→ GIVEN DATA
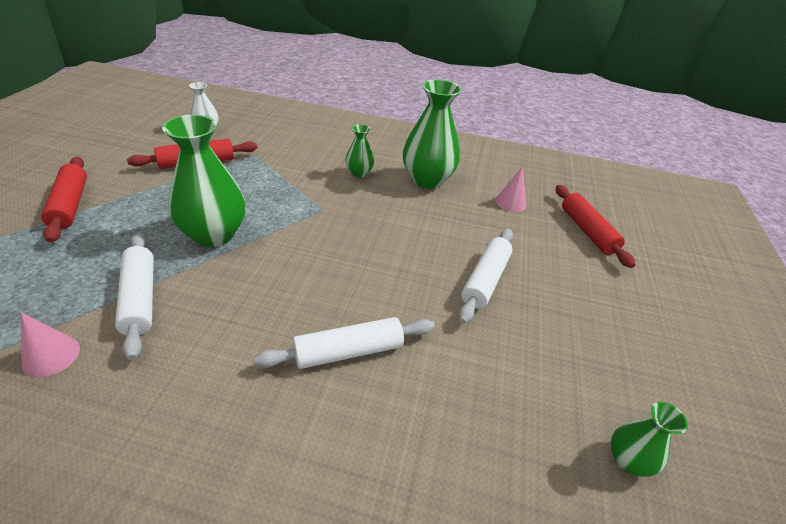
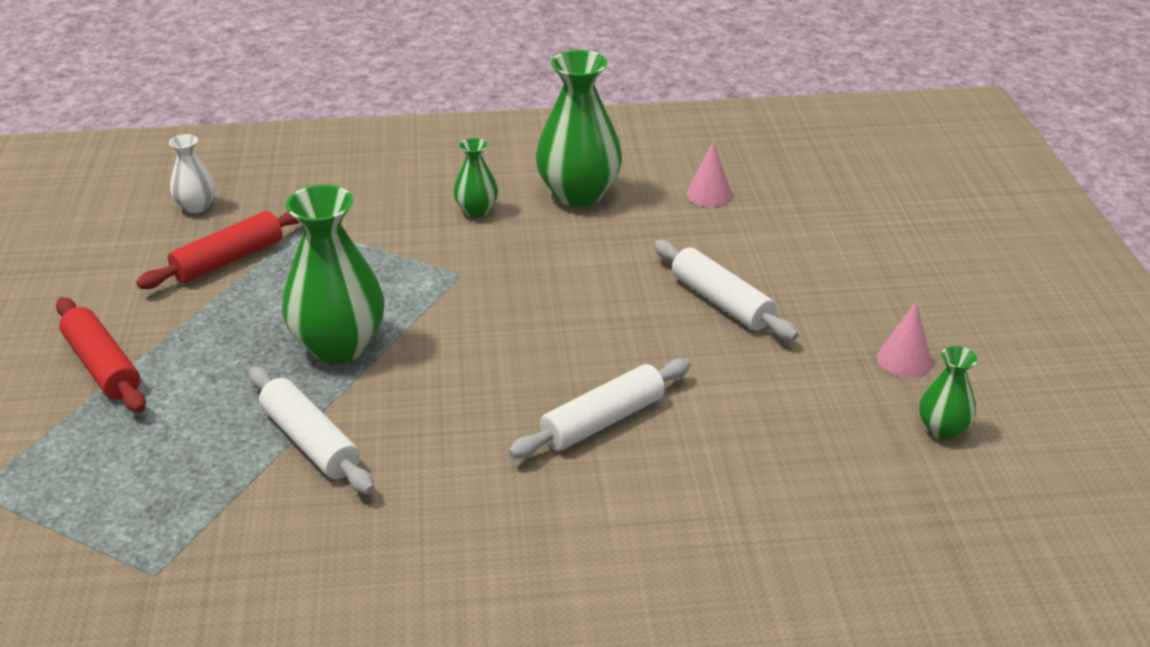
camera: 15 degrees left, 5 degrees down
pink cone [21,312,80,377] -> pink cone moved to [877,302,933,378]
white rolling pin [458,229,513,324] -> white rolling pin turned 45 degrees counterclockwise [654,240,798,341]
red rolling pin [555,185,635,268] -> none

→ PROBLEM DESCRIPTION
The full data, repeated exactly and stripped of its pictures, is the expected answer.

→ RESPONSE AREA
camera: 15 degrees left, 5 degrees down
pink cone [21,312,80,377] -> pink cone moved to [877,302,933,378]
white rolling pin [458,229,513,324] -> white rolling pin turned 45 degrees counterclockwise [654,240,798,341]
red rolling pin [555,185,635,268] -> none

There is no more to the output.